**EXERCISE OBJECTIVE**
Wherever the string "none" occurs in a line of these records, report that line.

*** INPUT FOR THIS TASK Section Begins ***

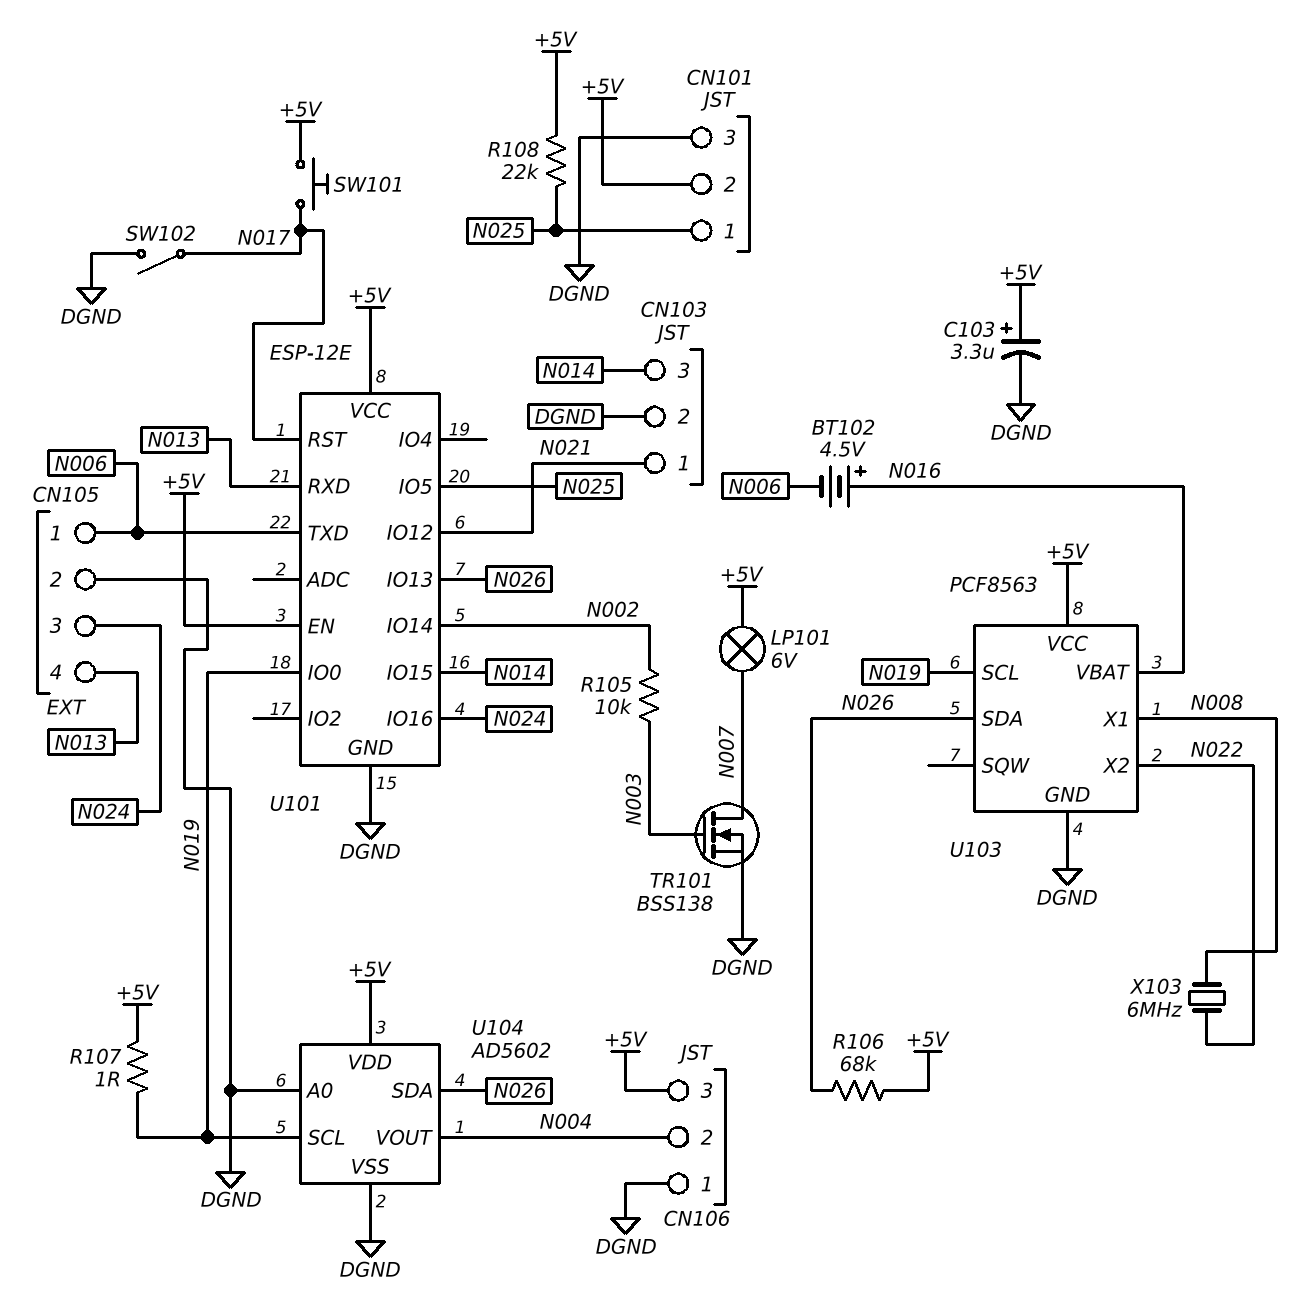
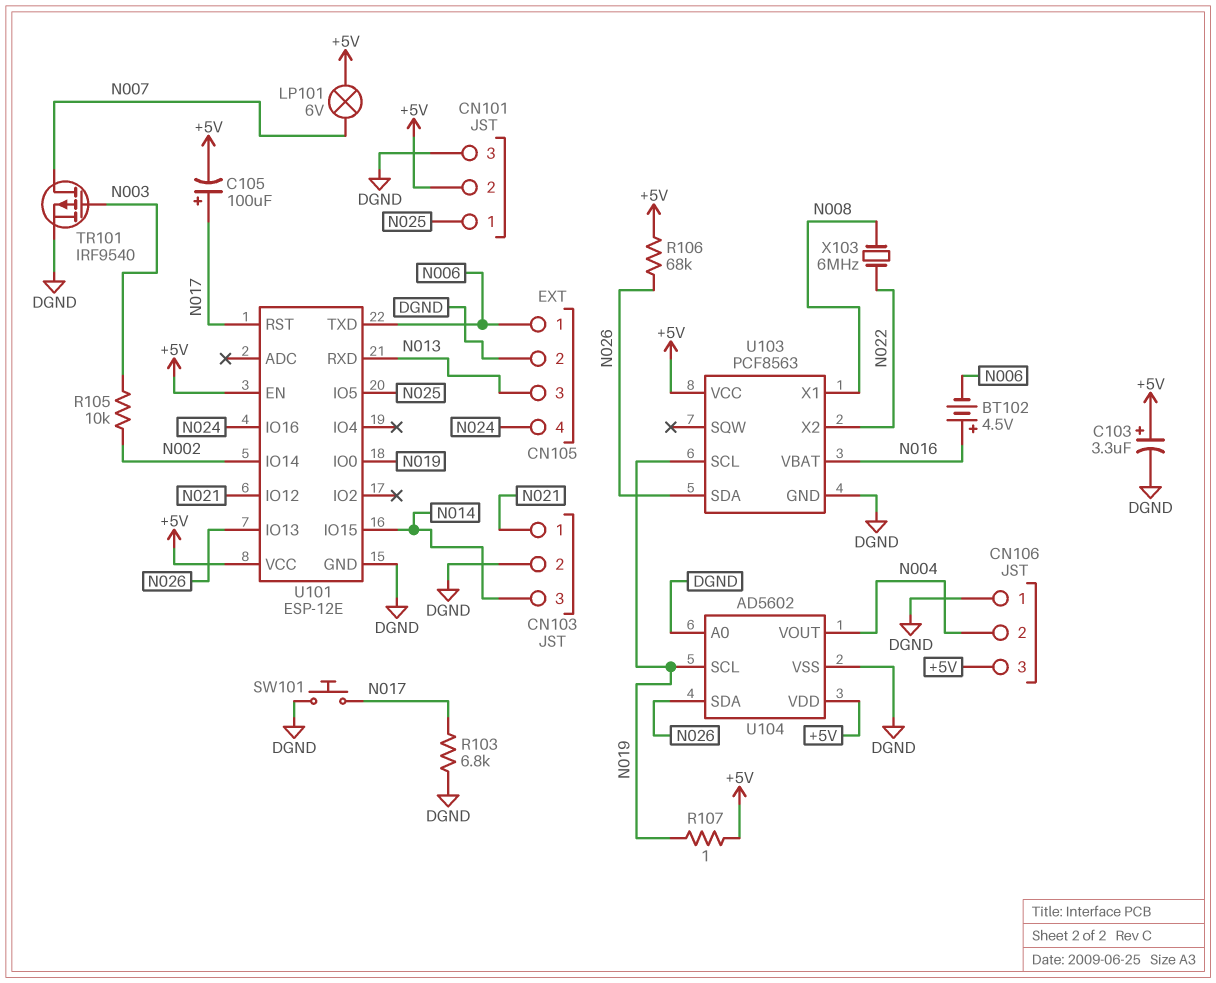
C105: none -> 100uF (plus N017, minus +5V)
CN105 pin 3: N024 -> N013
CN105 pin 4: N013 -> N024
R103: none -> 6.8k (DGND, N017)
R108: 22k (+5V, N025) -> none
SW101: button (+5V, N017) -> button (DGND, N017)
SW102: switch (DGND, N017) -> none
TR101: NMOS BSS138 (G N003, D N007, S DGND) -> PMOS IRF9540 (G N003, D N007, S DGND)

*** INPUT FOR THIS TASK Section Ends ***
*** INPUT FOR THIS TASK Section Begins ***

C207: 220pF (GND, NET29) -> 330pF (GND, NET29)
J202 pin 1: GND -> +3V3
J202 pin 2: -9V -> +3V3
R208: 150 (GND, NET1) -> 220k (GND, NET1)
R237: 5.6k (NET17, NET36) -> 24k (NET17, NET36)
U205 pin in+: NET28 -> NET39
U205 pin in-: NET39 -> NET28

*** INPUT FOR THIS TASK Section Ends ***

**ANSWER FOR THE TASK**
C105: none -> 100uF (plus N017, minus +5V)
R103: none -> 6.8k (DGND, N017)
R108: 22k (+5V, N025) -> none
SW102: switch (DGND, N017) -> none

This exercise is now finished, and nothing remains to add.